Exercise goal
Could you reproduce, exactly as written, every line from the one containing "(211, 456) = (324, 525): white" through the last line of the records, and nothing else?

** Extracted information follows **

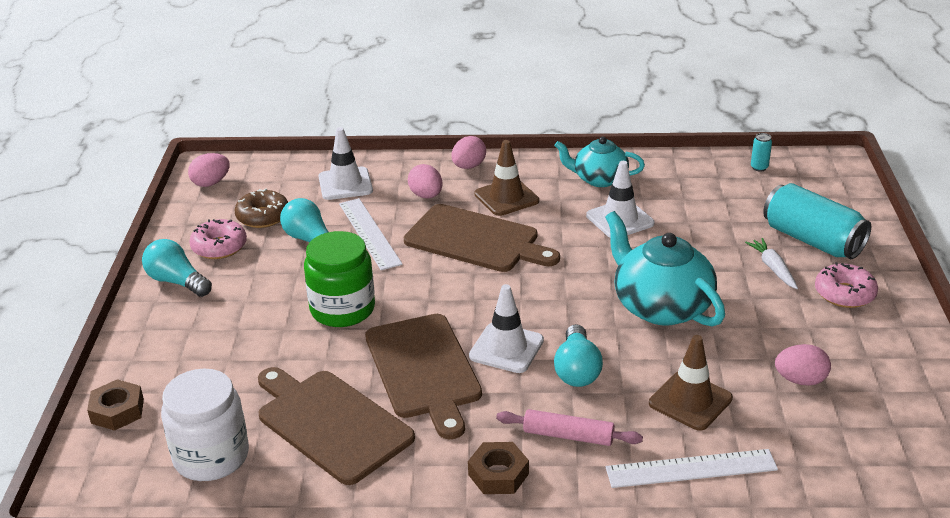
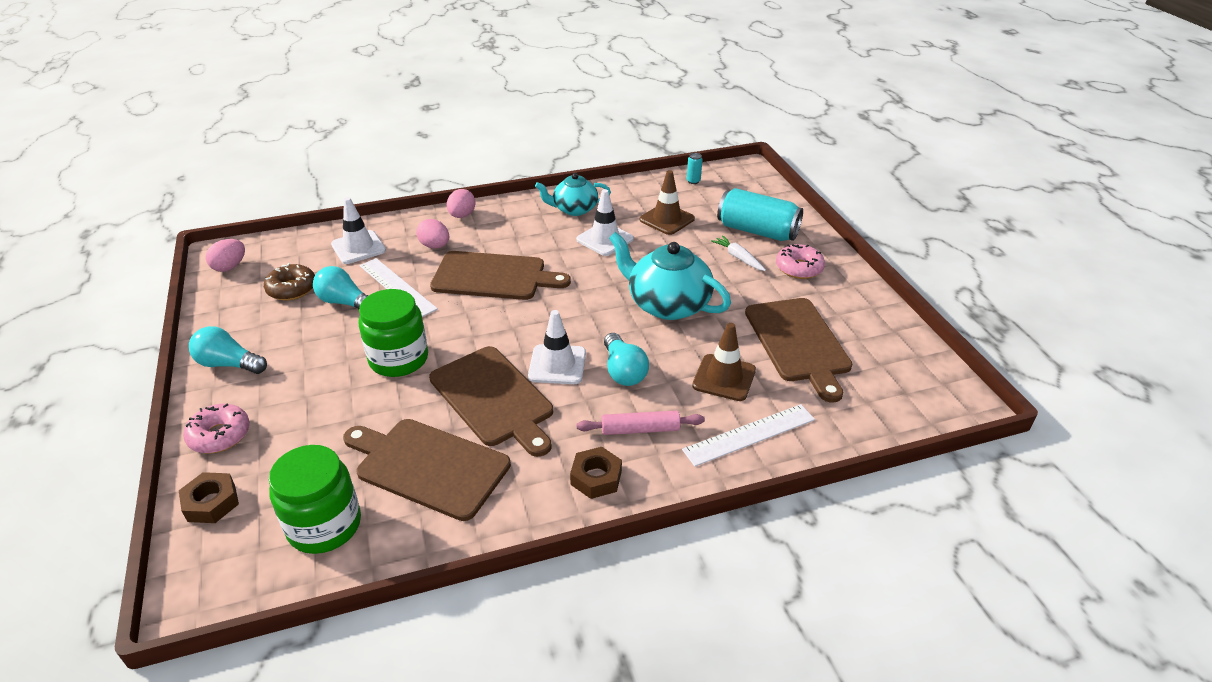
camera: 20 degrees left, 5 degrees up
(211, 456) = (324, 525): white jar -> green jar
(219, 247) = (259, 324): pink donut -> pink donut (220, 435)
(506, 197) = (504, 236): brown traffic cone -> brown traffic cone (667, 219)
(800, 380) = (798, 343): pink egg -> brown cutting board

** End of Extracted information **

Output of the task
(211, 456) = (324, 525): white jar -> green jar
(219, 247) = (259, 324): pink donut -> pink donut (220, 435)
(506, 197) = (504, 236): brown traffic cone -> brown traffic cone (667, 219)
(800, 380) = (798, 343): pink egg -> brown cutting board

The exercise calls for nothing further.